• What needs to be done: Begin at the line containing "R20: none -> 150k (0V, N_14)" and reproduce every line through the end of the entries below. Nothing else should appear.

• Data supplied:
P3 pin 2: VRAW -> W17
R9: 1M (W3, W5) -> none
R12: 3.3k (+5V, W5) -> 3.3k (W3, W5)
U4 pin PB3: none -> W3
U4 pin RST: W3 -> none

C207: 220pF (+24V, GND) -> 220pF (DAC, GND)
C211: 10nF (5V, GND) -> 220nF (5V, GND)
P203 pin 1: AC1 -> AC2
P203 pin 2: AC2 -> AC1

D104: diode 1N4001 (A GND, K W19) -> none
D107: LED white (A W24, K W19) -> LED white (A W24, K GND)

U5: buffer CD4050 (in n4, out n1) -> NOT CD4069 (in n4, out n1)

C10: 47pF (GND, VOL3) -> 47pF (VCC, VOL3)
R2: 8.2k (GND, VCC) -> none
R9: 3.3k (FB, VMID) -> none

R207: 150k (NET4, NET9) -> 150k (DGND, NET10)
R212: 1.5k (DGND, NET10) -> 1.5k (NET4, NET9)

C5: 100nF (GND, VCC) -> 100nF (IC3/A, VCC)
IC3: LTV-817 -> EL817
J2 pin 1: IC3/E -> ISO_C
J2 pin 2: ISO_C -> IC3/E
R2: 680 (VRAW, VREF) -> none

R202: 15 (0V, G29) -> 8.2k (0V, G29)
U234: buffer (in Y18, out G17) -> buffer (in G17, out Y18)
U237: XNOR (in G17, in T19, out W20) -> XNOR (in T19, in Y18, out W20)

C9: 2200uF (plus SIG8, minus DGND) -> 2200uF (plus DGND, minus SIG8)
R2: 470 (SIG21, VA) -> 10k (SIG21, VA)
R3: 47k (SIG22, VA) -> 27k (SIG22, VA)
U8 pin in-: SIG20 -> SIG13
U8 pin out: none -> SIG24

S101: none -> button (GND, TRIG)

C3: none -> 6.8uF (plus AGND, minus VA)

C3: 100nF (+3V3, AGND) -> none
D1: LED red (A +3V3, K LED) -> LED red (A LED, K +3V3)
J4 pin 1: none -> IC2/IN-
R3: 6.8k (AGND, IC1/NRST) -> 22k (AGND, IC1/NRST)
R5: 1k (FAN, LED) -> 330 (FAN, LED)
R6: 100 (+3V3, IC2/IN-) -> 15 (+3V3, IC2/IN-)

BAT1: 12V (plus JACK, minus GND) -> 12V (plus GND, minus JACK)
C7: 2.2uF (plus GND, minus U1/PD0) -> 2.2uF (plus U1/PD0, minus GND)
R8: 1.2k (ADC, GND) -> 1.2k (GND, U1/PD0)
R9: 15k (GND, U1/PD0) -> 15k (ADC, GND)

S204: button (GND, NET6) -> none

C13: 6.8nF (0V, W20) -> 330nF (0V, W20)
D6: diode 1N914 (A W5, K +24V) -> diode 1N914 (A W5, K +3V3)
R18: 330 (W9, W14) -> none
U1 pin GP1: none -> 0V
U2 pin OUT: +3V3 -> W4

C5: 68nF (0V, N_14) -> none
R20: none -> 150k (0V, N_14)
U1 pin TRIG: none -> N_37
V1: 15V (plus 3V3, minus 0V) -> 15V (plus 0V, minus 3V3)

• Task output:
R20: none -> 150k (0V, N_14)
U1 pin TRIG: none -> N_37
V1: 15V (plus 3V3, minus 0V) -> 15V (plus 0V, minus 3V3)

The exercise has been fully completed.